##### DATA EXTRACTS

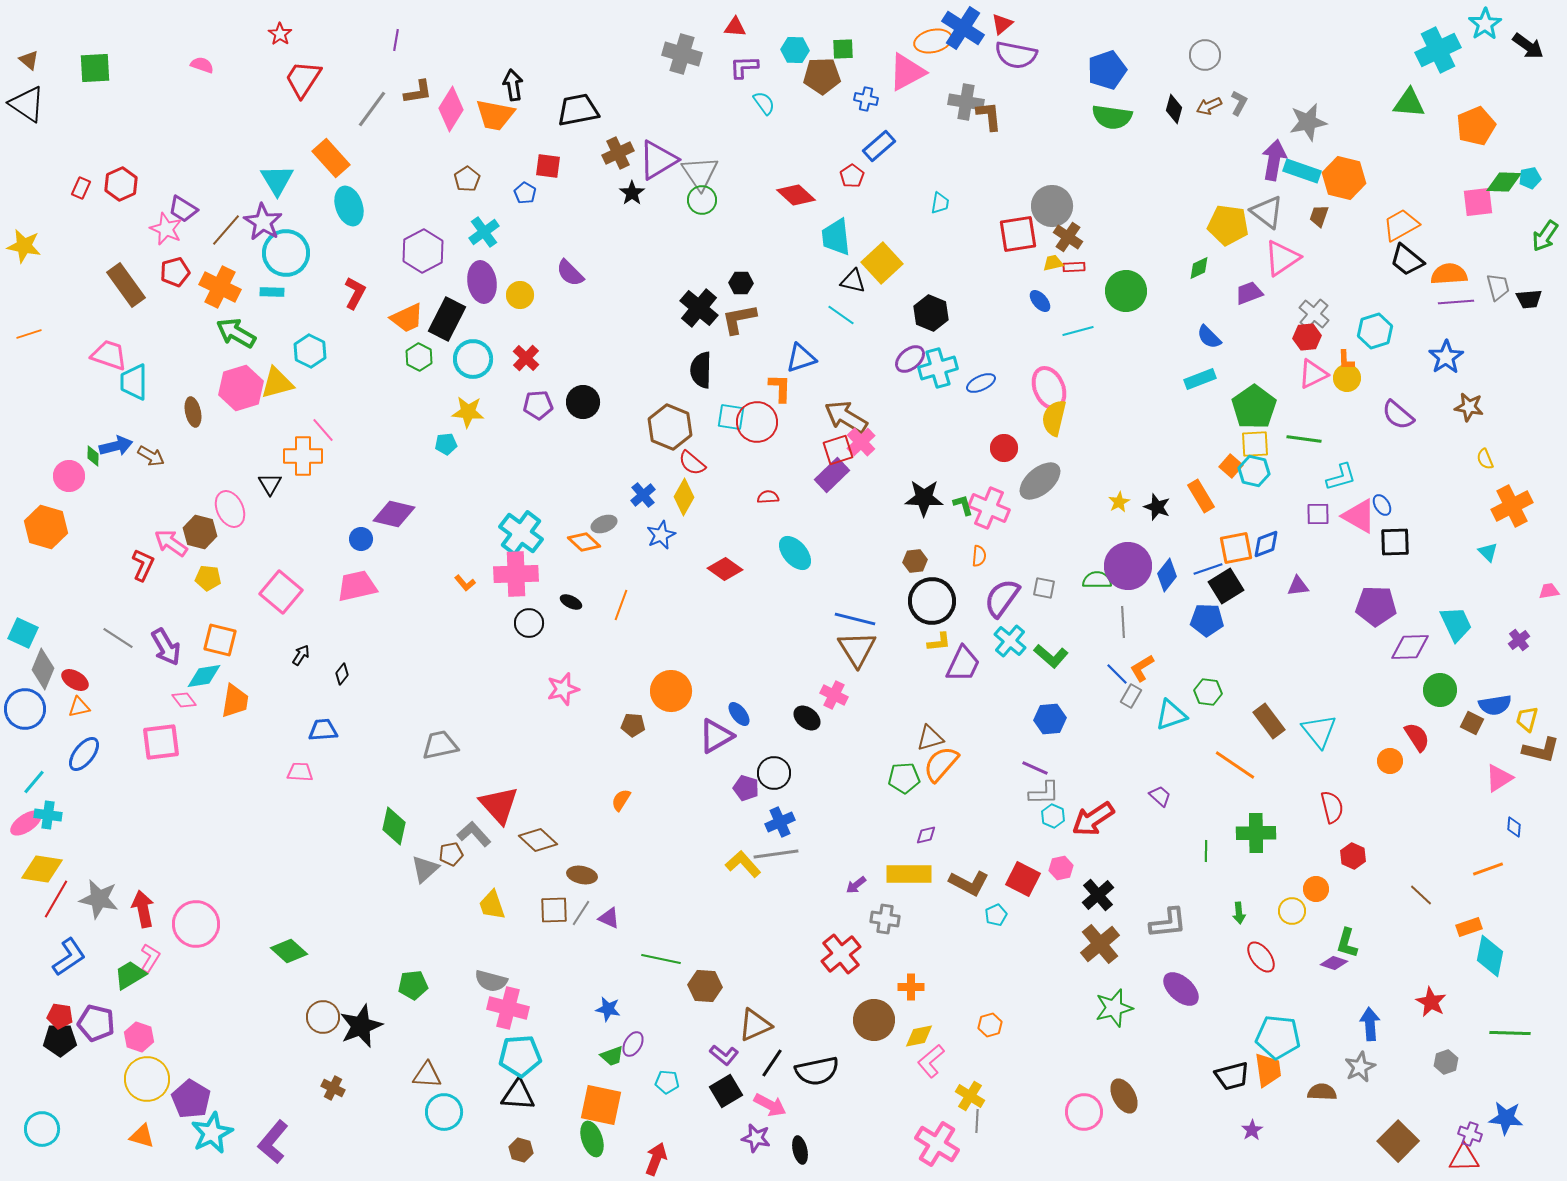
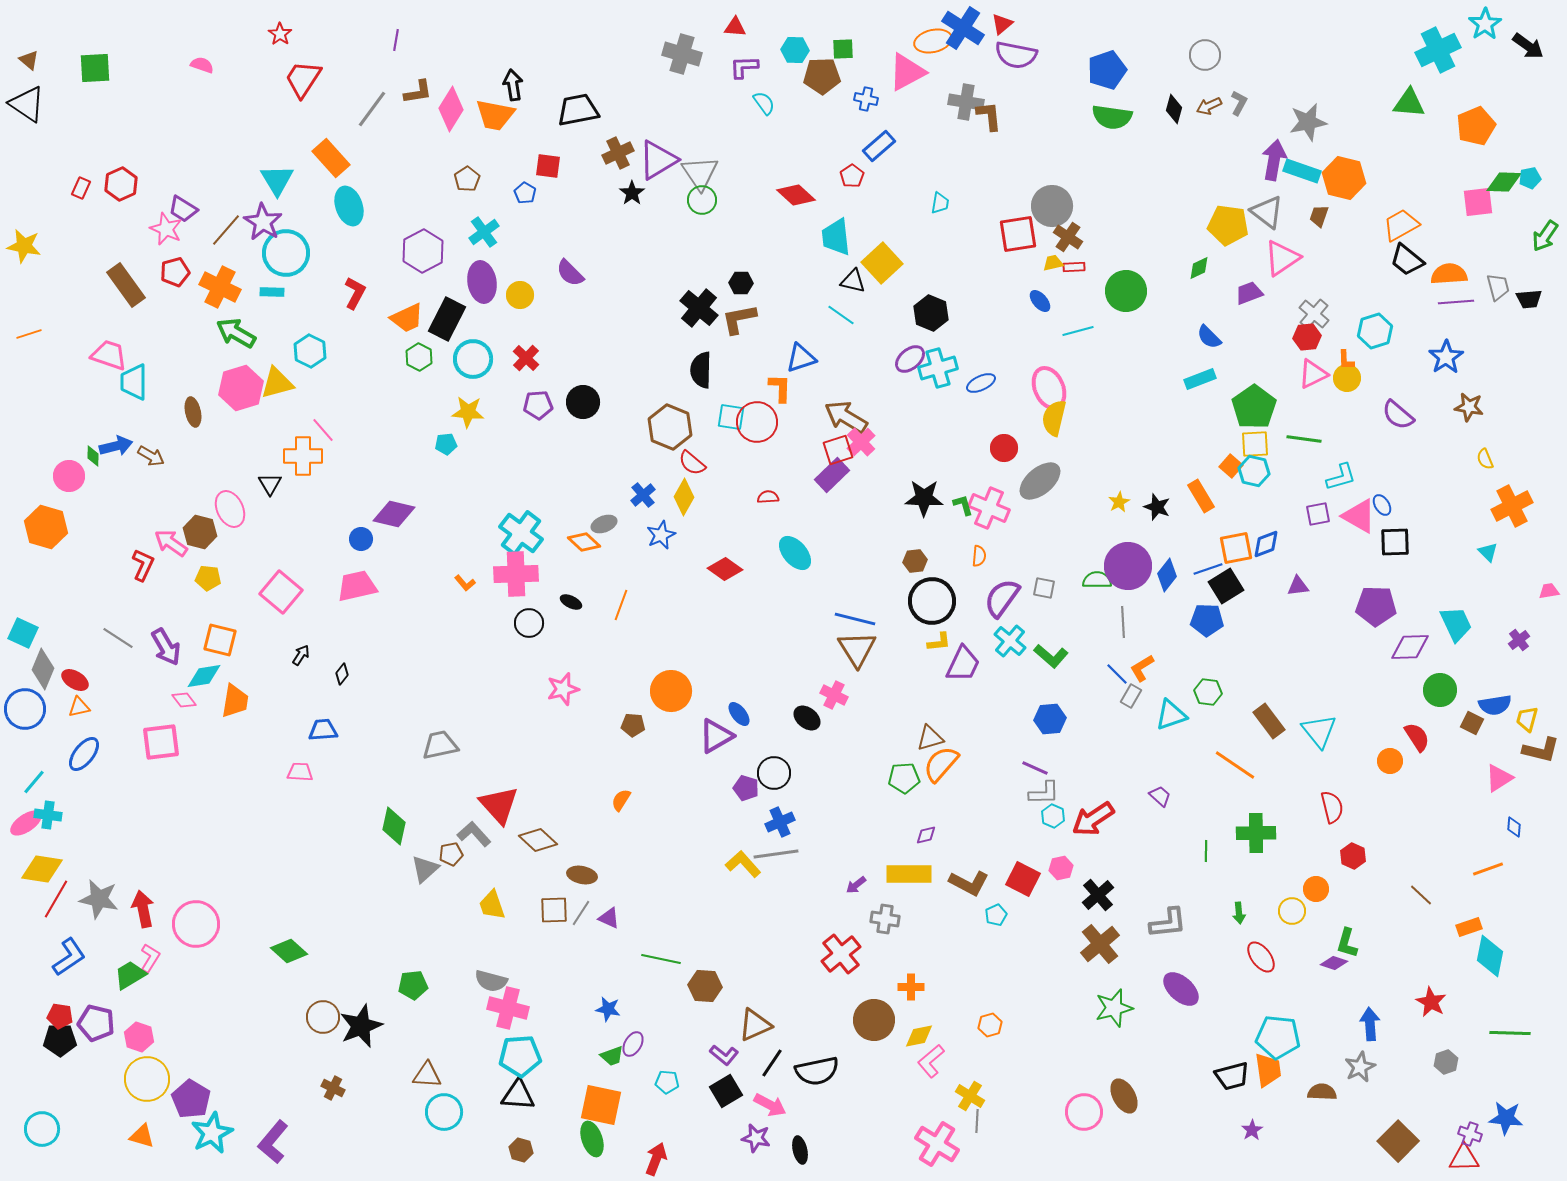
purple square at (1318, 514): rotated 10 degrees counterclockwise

##########
##### DATA EXTRACTS

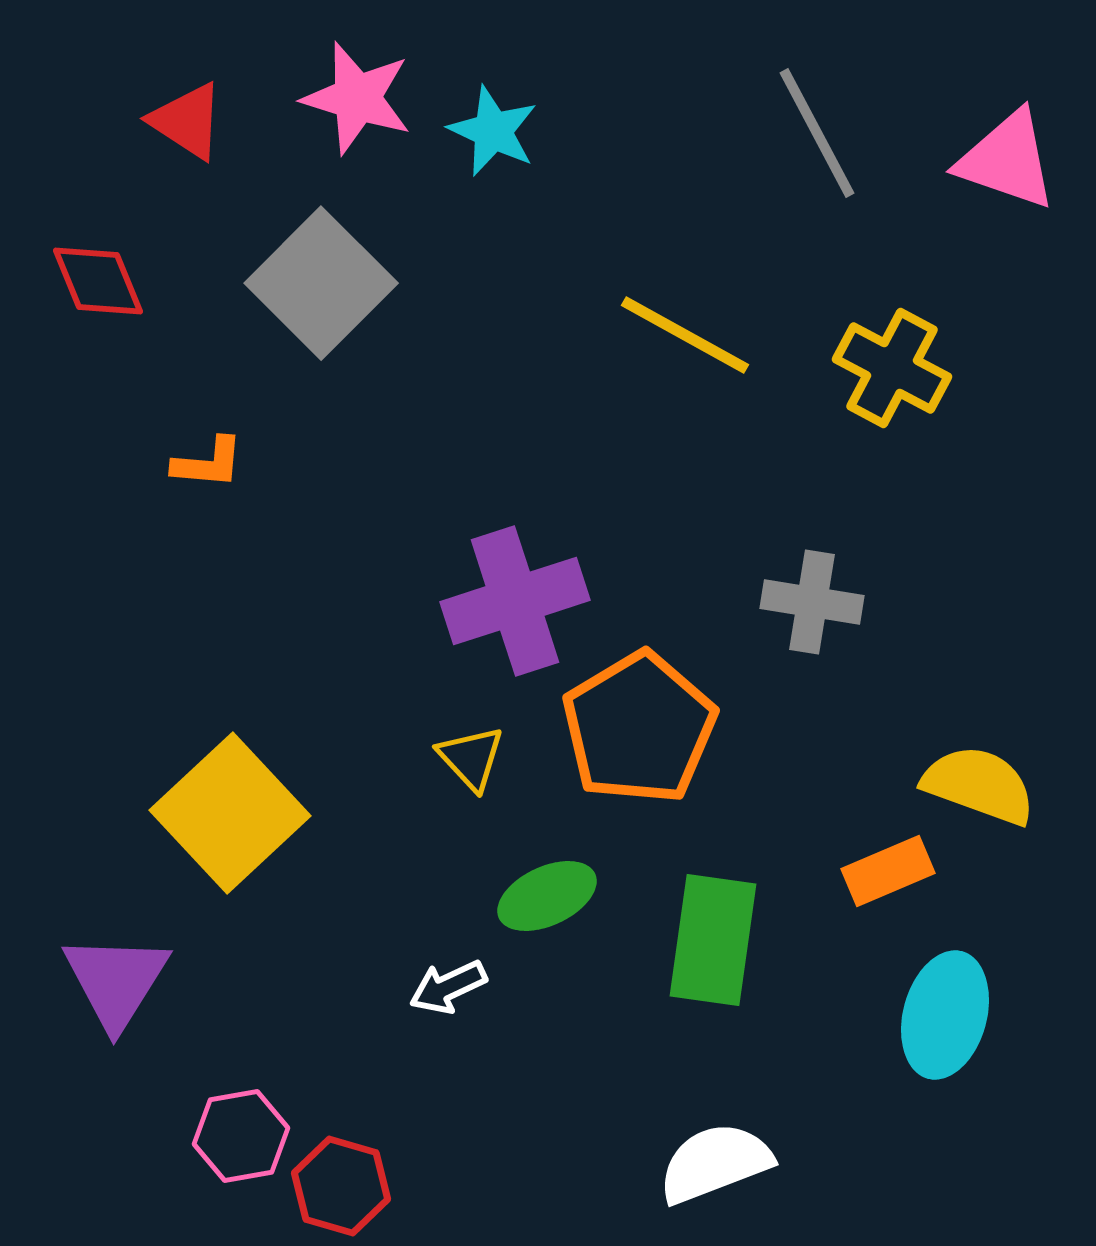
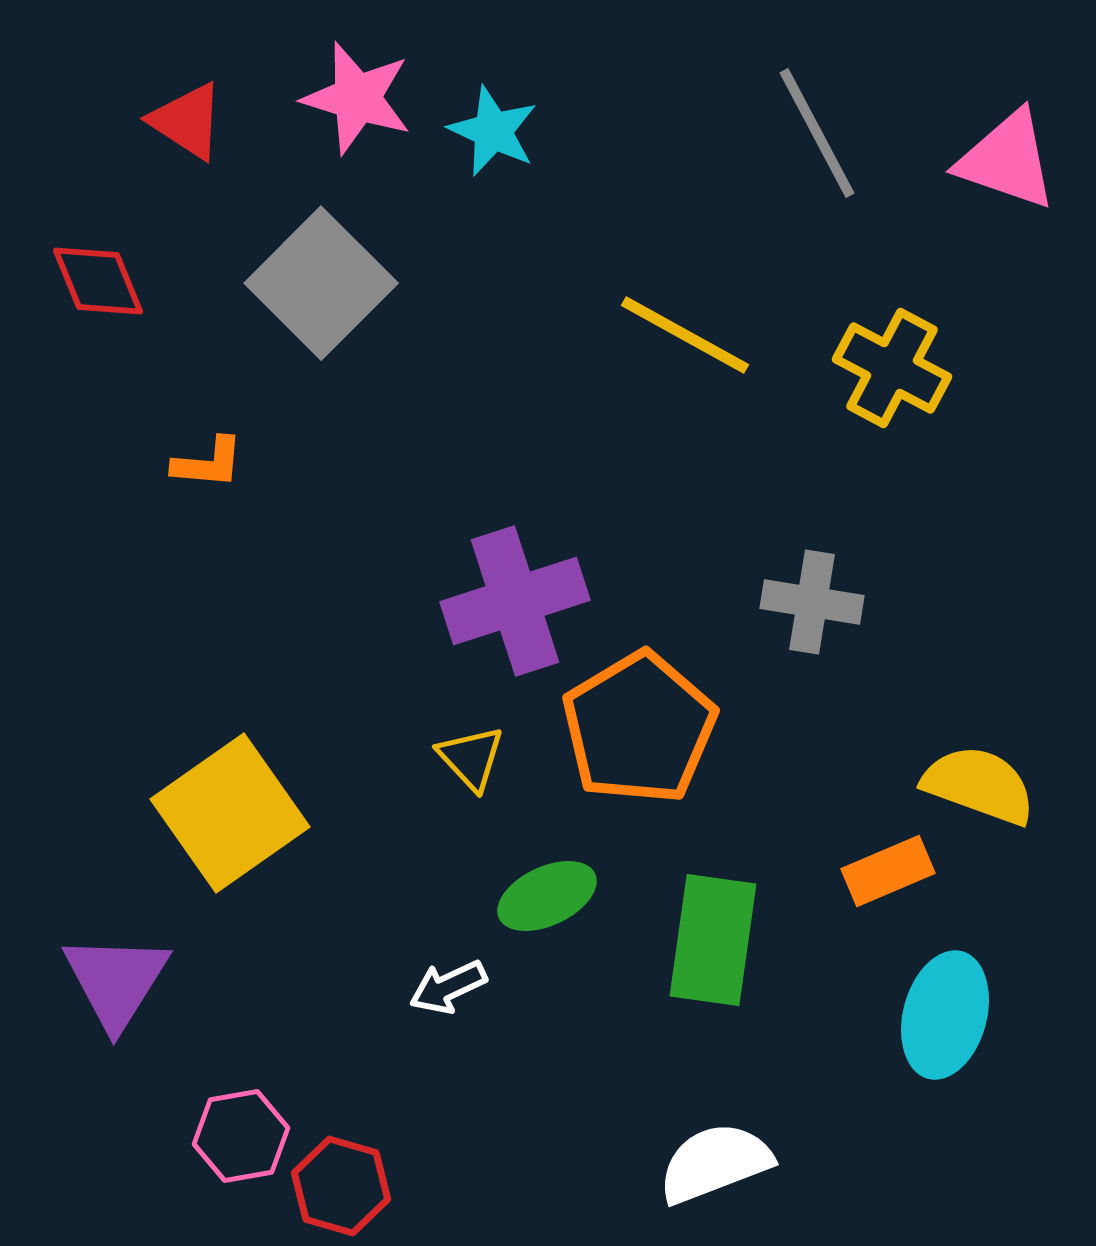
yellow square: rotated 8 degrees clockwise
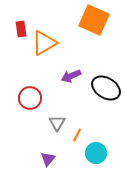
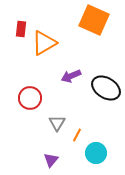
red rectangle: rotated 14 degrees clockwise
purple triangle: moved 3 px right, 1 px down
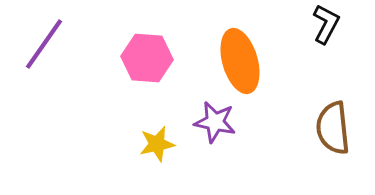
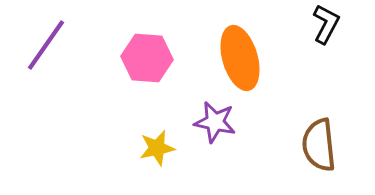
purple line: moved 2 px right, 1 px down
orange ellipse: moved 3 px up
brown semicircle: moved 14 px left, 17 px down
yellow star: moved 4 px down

##########
##### DATA EXTRACTS

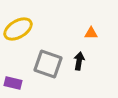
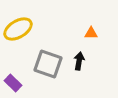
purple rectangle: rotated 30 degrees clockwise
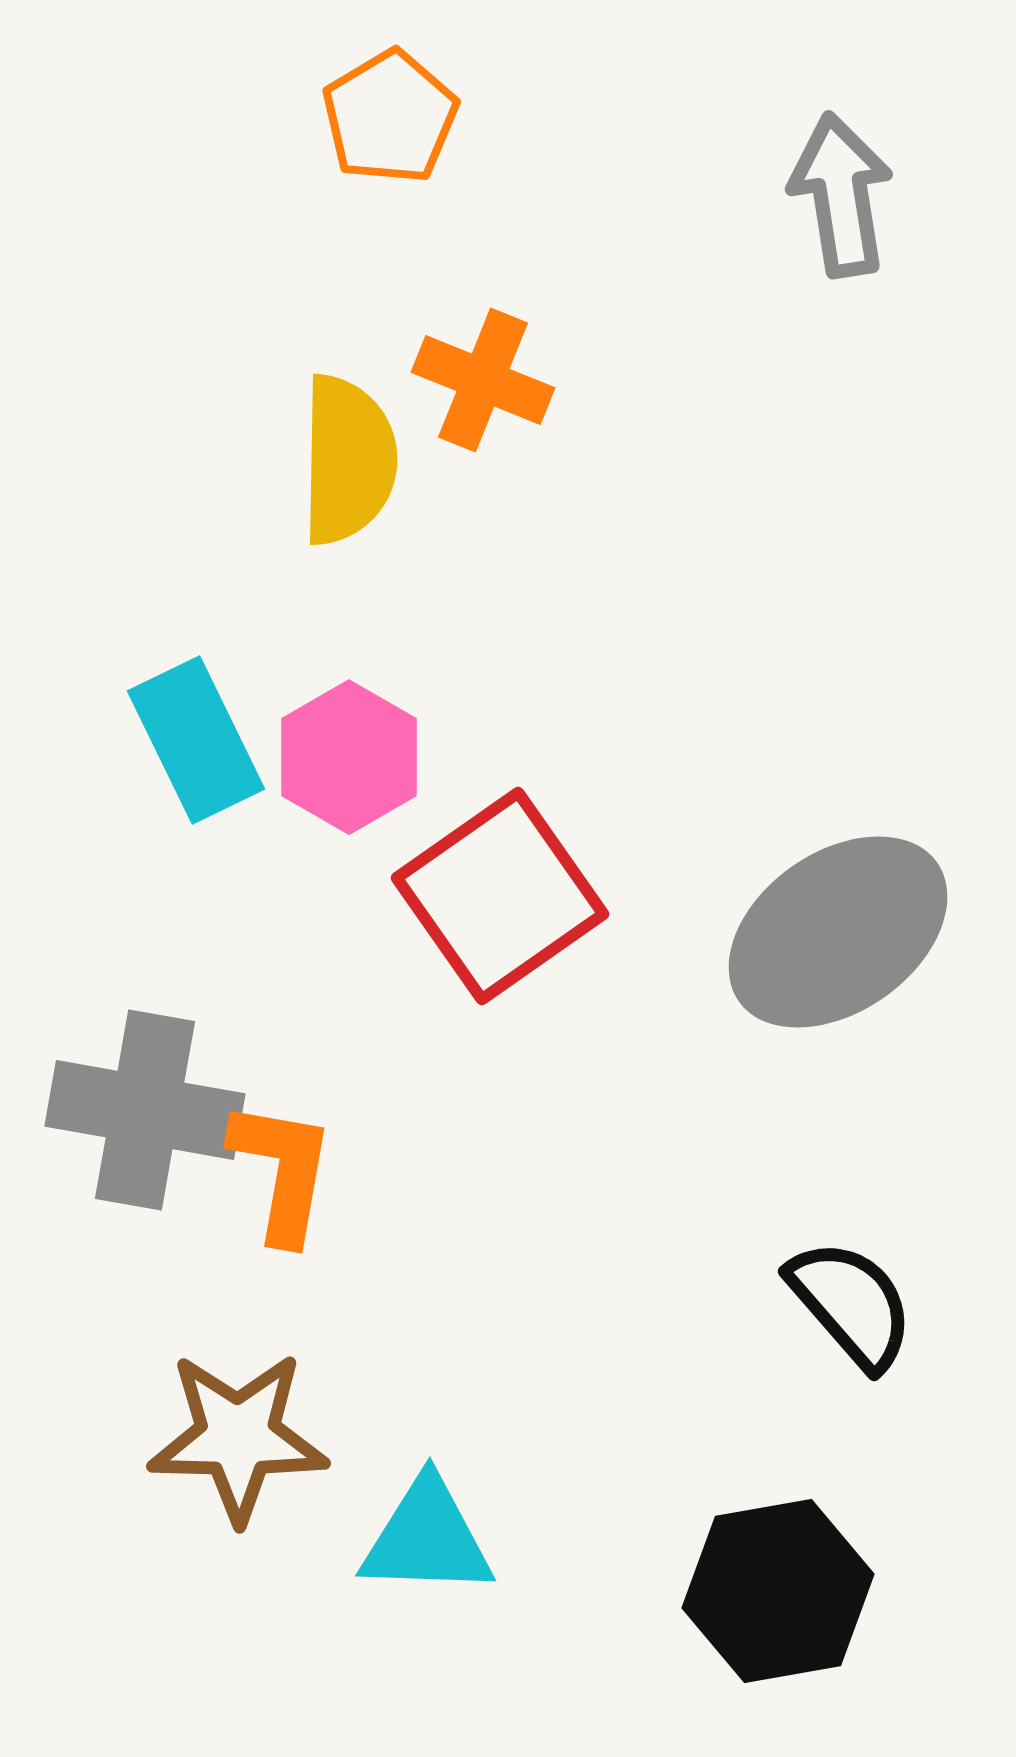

##########

TASK ITEM.
In the records, which lines mention the word "degrees"? Copy those lines.

ANSWER TO THE PROBLEM.
purple square at (1318, 514): rotated 10 degrees counterclockwise
yellow square: rotated 8 degrees clockwise
red rectangle: rotated 14 degrees clockwise
purple rectangle: rotated 30 degrees clockwise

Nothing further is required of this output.